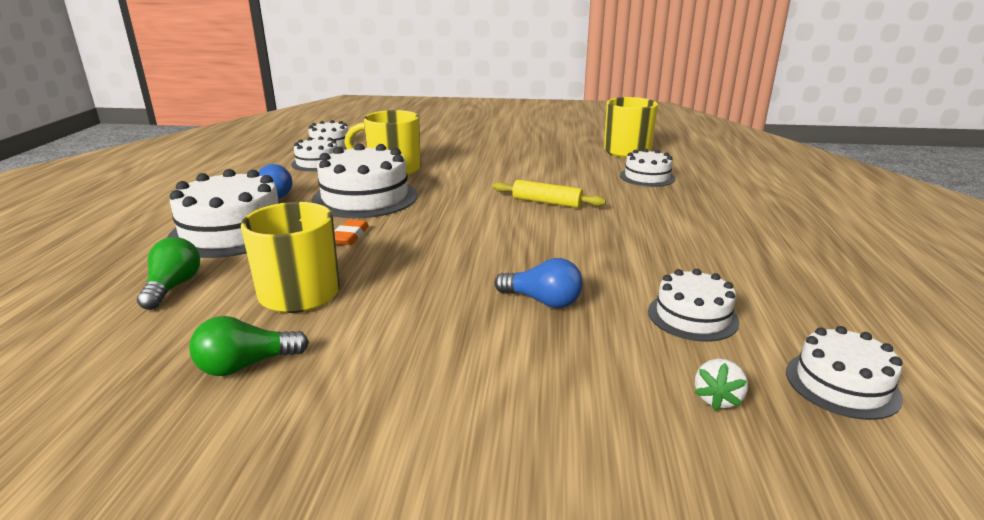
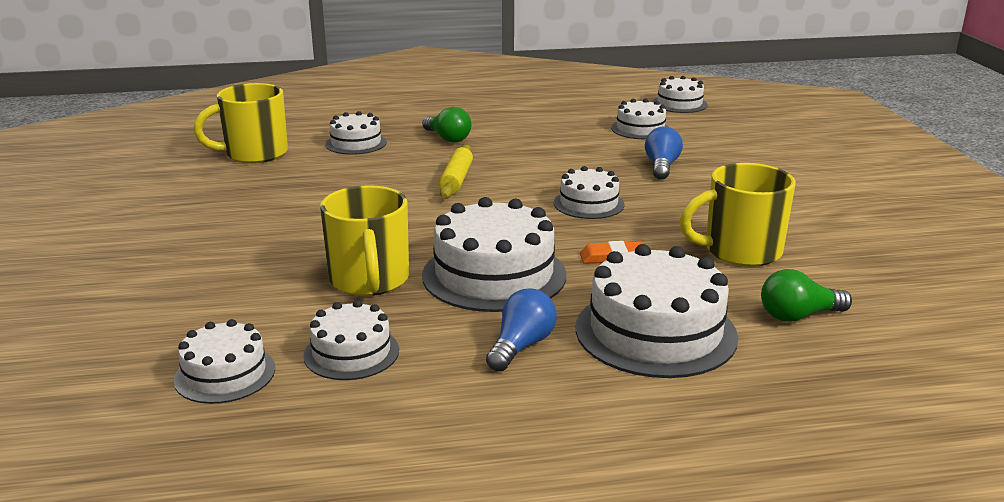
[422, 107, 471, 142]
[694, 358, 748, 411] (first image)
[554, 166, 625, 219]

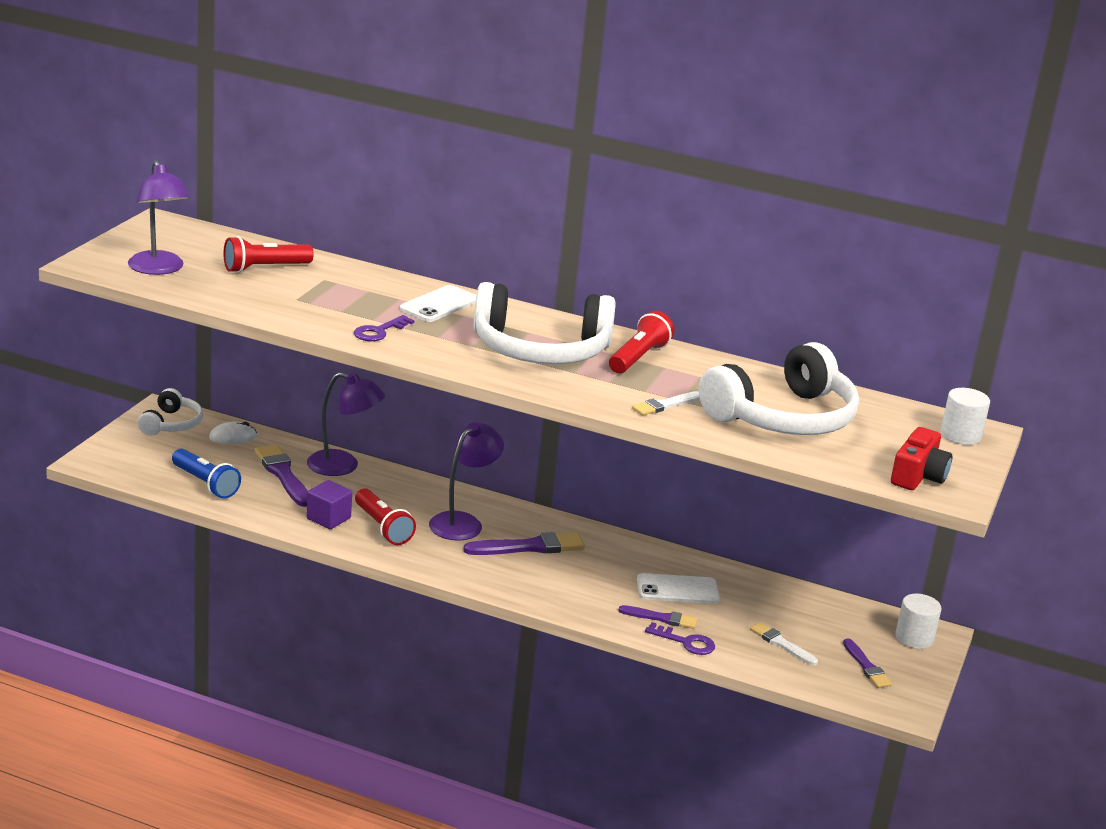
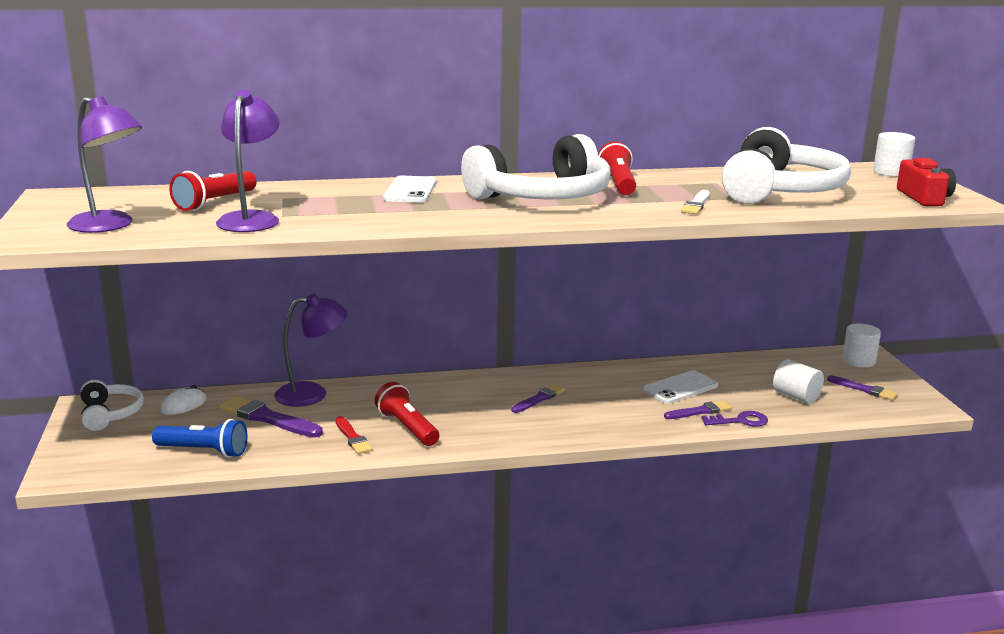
[335, 416, 373, 454]
[354, 315, 414, 341] (first image)
[375, 382, 439, 446]
[216, 90, 280, 232]
[511, 384, 565, 413]
[773, 359, 824, 404]

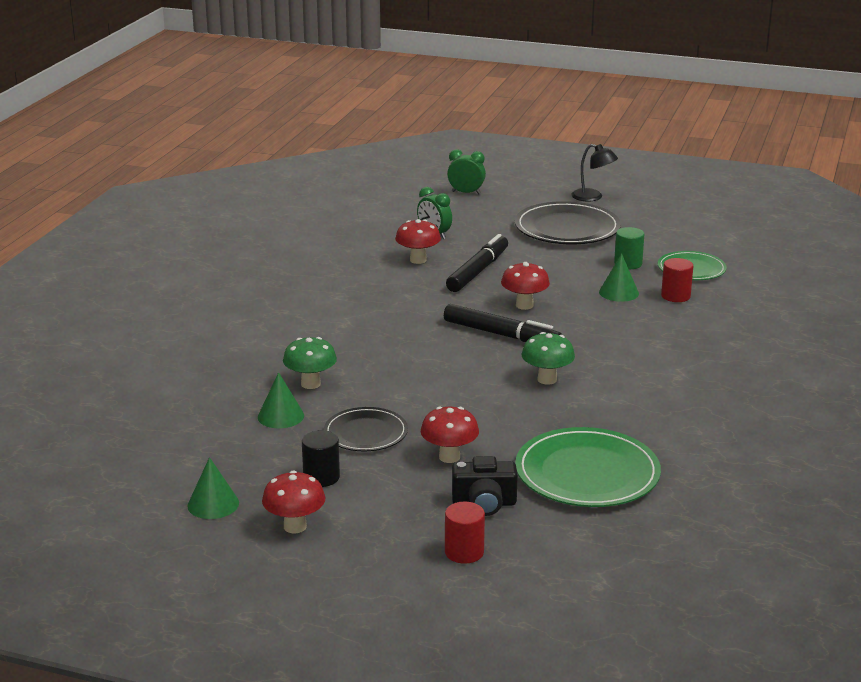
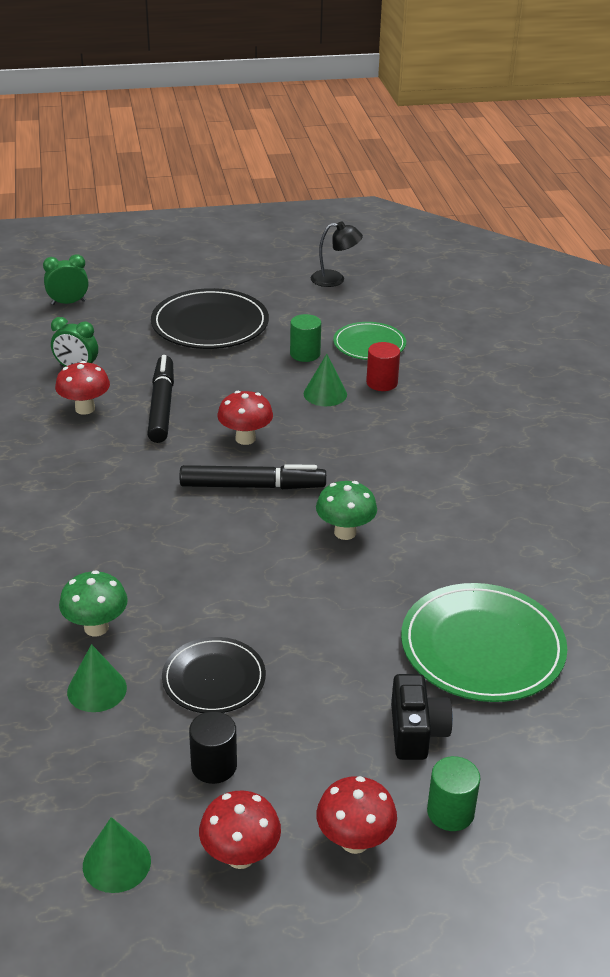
[316, 776, 397, 854]
[427, 756, 481, 831]
[391, 674, 453, 760]
[310, 222, 363, 287]

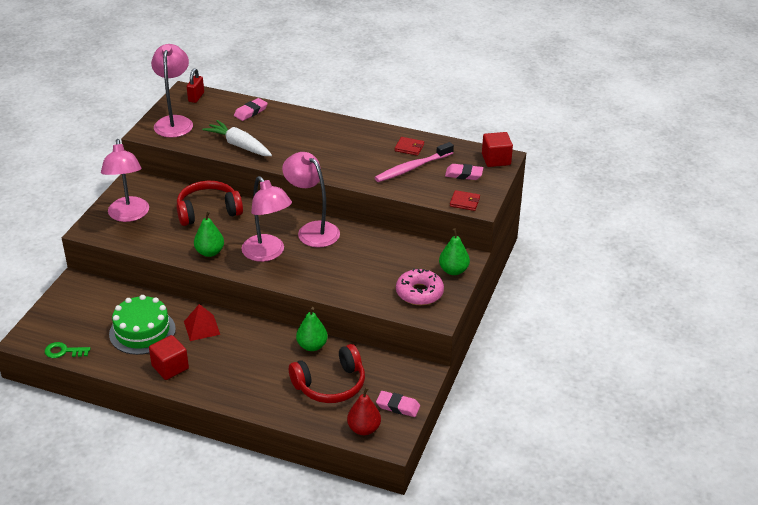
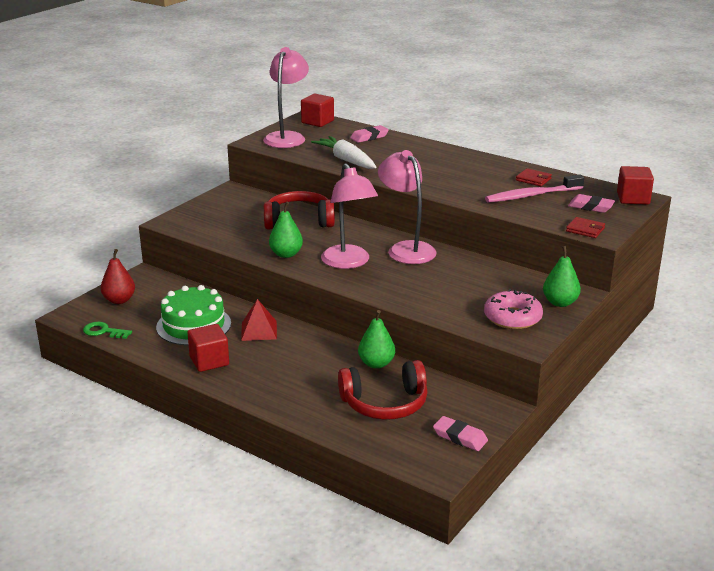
[101, 139, 149, 222] (first image)
[301, 94, 334, 127]
[101, 249, 135, 304]

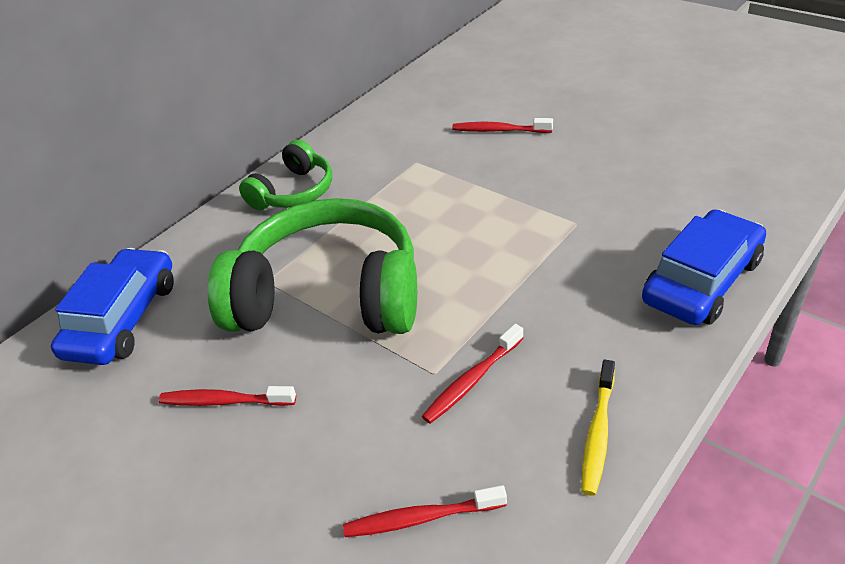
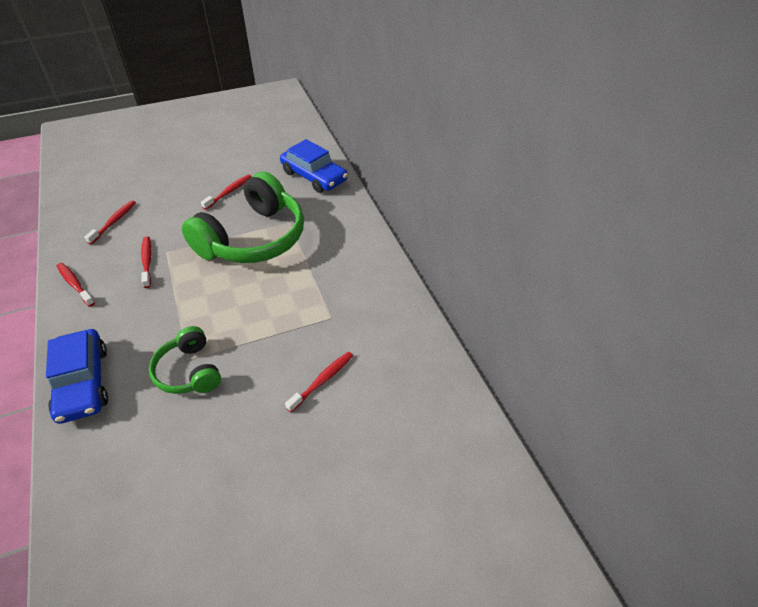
[149, 326, 221, 394]
[57, 263, 95, 307]

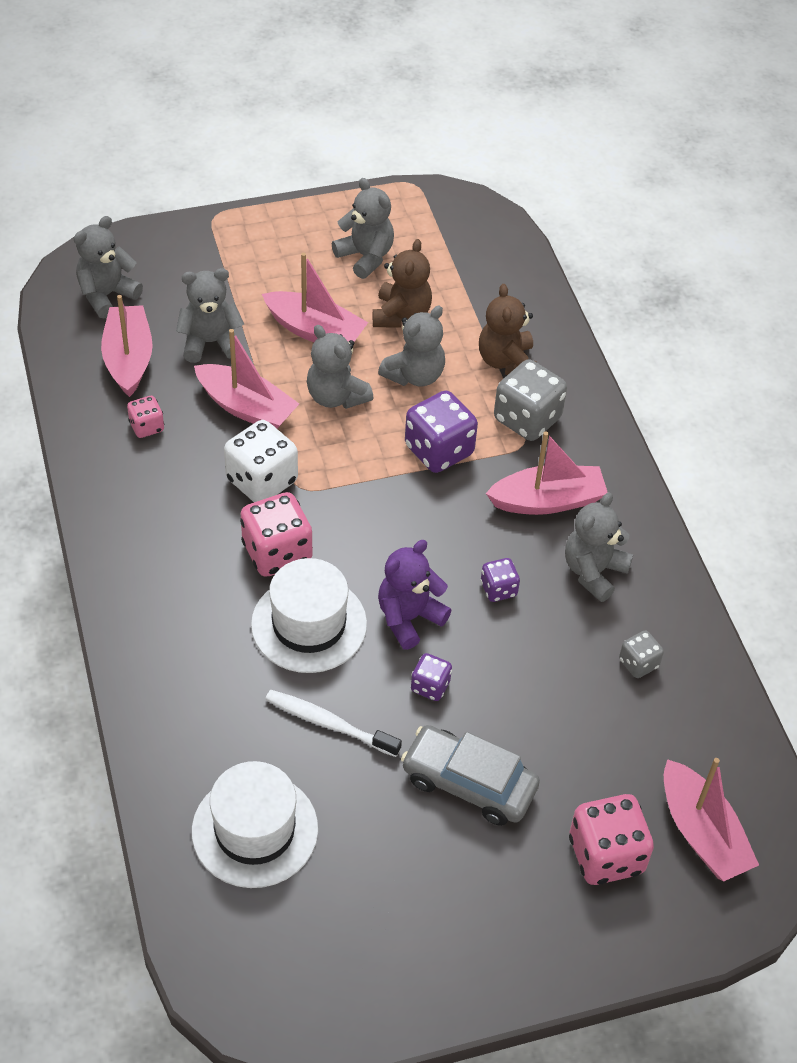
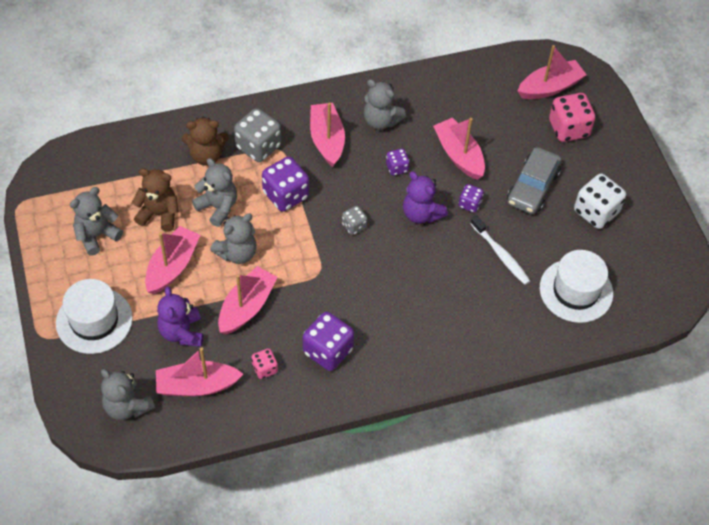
[157, 286, 203, 347]
[574, 174, 626, 229]
[240, 492, 313, 577] (first image)
[56, 279, 133, 354]
[470, 215, 530, 285]
[342, 206, 367, 235]
[303, 312, 354, 371]
[433, 118, 485, 180]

> _TASK DETAILS_: The expected output is every entry, retyped exactly, with all pictures removed.

> _RESPONSE BELOW_:
[422, 107, 471, 142]
[694, 358, 748, 411] (first image)
[554, 166, 625, 219]

[335, 416, 373, 454]
[354, 315, 414, 341] (first image)
[375, 382, 439, 446]
[216, 90, 280, 232]
[511, 384, 565, 413]
[773, 359, 824, 404]

[316, 776, 397, 854]
[427, 756, 481, 831]
[391, 674, 453, 760]
[310, 222, 363, 287]

[101, 139, 149, 222] (first image)
[301, 94, 334, 127]
[101, 249, 135, 304]

[149, 326, 221, 394]
[57, 263, 95, 307]

[157, 286, 203, 347]
[574, 174, 626, 229]
[240, 492, 313, 577] (first image)
[56, 279, 133, 354]
[470, 215, 530, 285]
[342, 206, 367, 235]
[303, 312, 354, 371]
[433, 118, 485, 180]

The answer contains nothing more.